[REQUIREMENT] Everything in the entries except the pictures must be repeated exactly.

[THE INPUT]
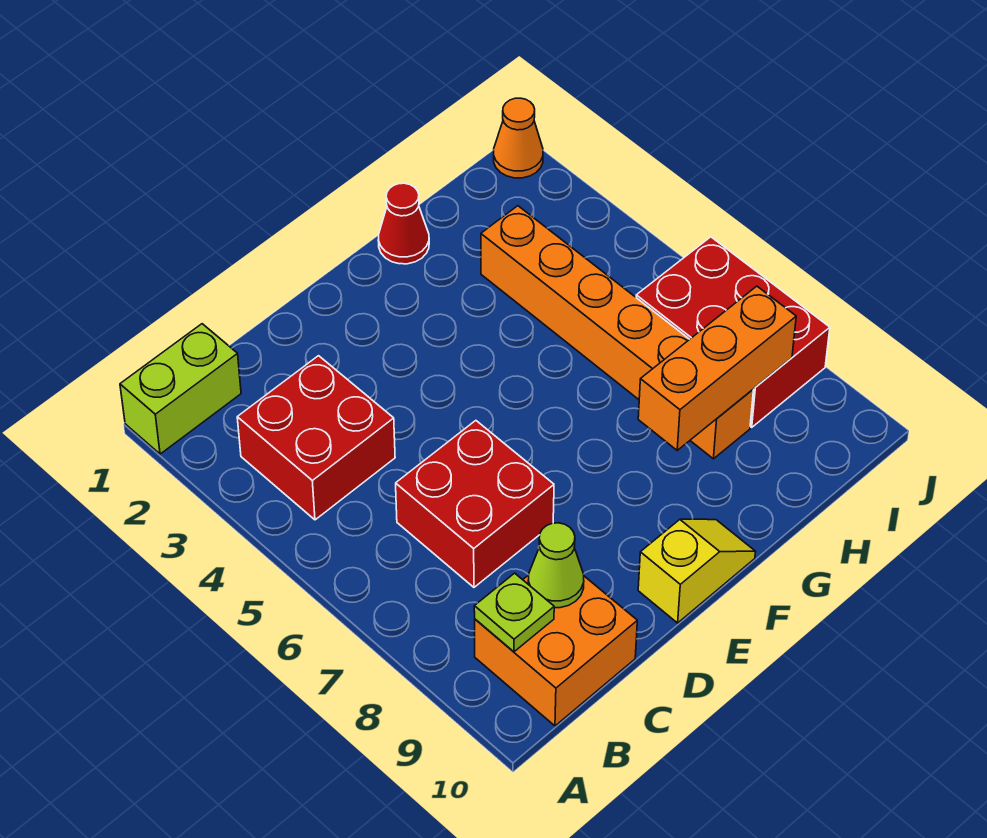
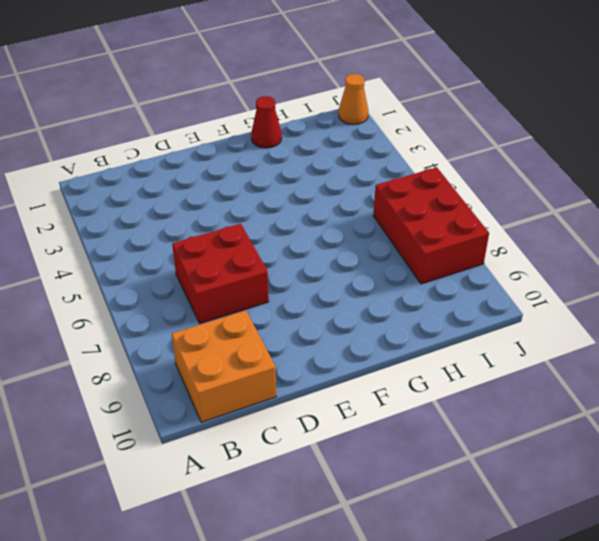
none -> lime brick A1:B1 level 1
none -> red brick B3:C4 level 1
none -> yellow slope E10:F10 level 1 top E

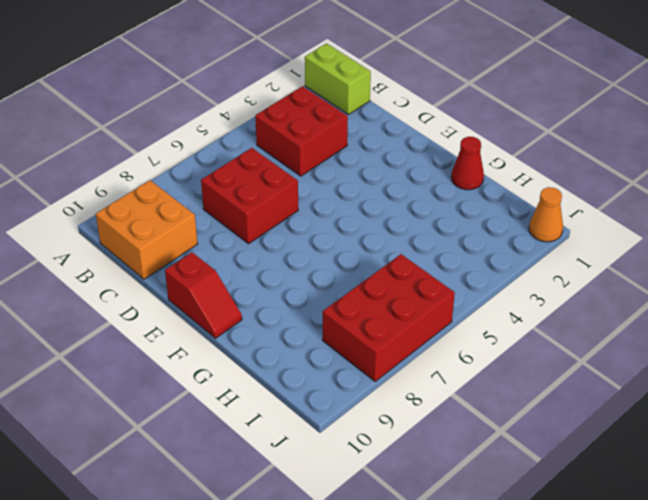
red slope E10:F10 level 1 top E -> yellow slope E10:F10 level 1 top E
none -> orange brick H3:H8 level 1
none -> lime plate B9 level 2
none -> lime cone C9 level 2

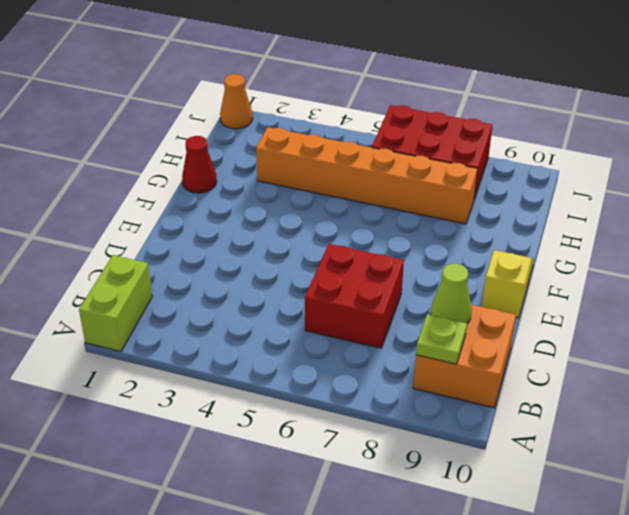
none -> red brick B3:C4 level 1
none -> orange brick G8:I8 level 2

[SOLVED EXERCISE]
none -> lime brick A1:B1 level 1
none -> red brick B3:C4 level 1
none -> yellow slope E10:F10 level 1 top E

red slope E10:F10 level 1 top E -> yellow slope E10:F10 level 1 top E
none -> orange brick H3:H8 level 1
none -> lime plate B9 level 2
none -> lime cone C9 level 2

none -> red brick B3:C4 level 1
none -> orange brick G8:I8 level 2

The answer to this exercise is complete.